(Geometric object motion data)
=-=-=-=-=

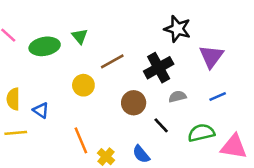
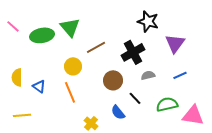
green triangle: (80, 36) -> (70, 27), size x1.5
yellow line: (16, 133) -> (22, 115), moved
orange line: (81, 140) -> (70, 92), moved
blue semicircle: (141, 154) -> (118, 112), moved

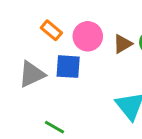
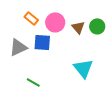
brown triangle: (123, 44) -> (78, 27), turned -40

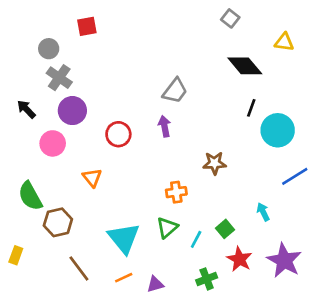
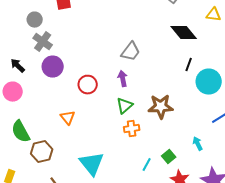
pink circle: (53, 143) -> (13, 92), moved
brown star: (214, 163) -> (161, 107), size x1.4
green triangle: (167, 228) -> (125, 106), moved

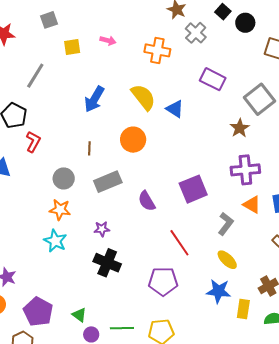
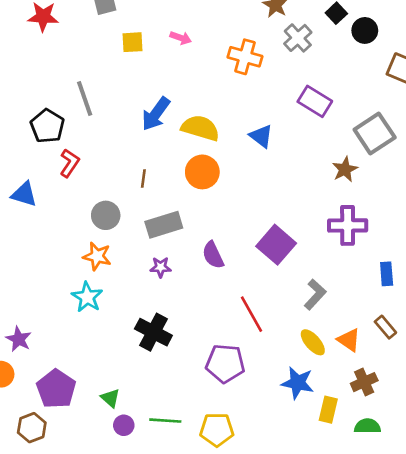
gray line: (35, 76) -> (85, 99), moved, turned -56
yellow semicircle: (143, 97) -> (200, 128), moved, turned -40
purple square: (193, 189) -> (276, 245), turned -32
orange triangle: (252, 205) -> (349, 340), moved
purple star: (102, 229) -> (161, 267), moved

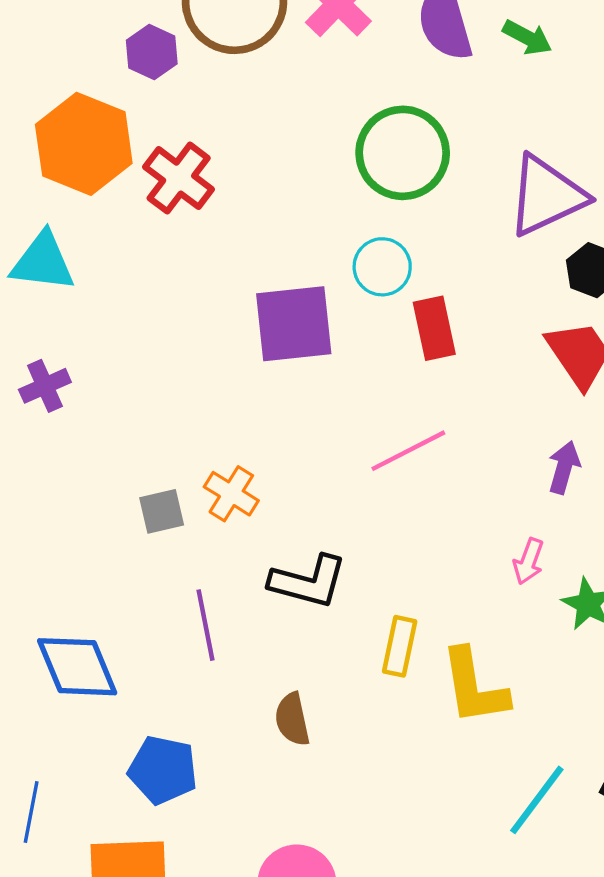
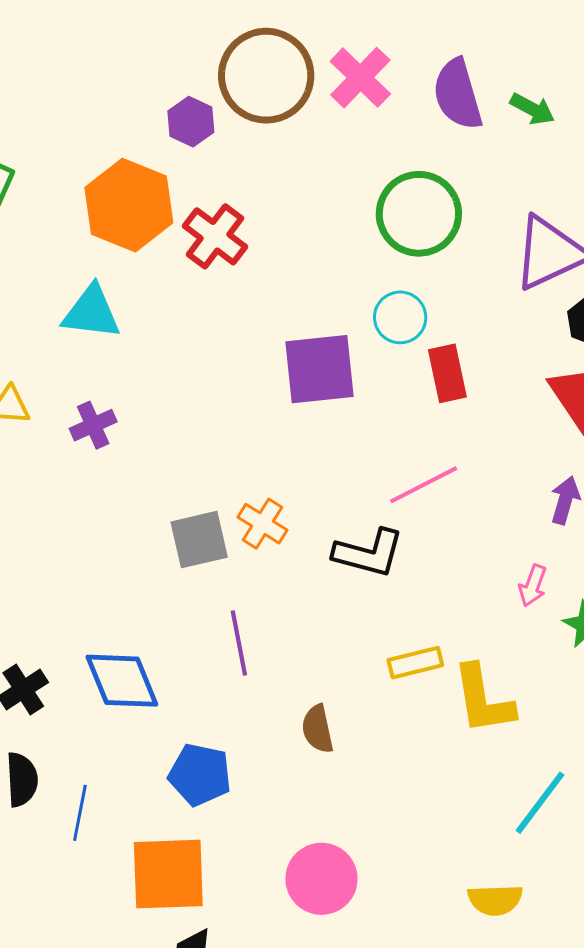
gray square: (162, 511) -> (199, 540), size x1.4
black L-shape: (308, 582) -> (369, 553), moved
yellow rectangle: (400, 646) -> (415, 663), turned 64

=-=-=-=-=

Assignment: If a line in the records above contains the word "star", copy it.

Answer below:
brown star: (214, 163) -> (161, 107), size x1.4
purple star: (102, 229) -> (161, 267), moved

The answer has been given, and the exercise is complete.